### To do
When you reach the line containing "POT1: 50k (GND, NET10, wiper" in the records below, start copying exactly, and stop once you have copied the line containing "R23: 2.2k (NET10, VA) -> 750 (NET10, VA)".
═══ Given information
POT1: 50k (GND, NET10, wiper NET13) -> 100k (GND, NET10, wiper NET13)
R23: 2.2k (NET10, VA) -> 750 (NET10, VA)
══════
═══ Given information
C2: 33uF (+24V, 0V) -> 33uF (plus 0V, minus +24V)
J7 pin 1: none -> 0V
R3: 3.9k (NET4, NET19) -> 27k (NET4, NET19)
══════
### Result of this task
POT1: 50k (GND, NET10, wiper NET13) -> 100k (GND, NET10, wiper NET13)
R23: 2.2k (NET10, VA) -> 750 (NET10, VA)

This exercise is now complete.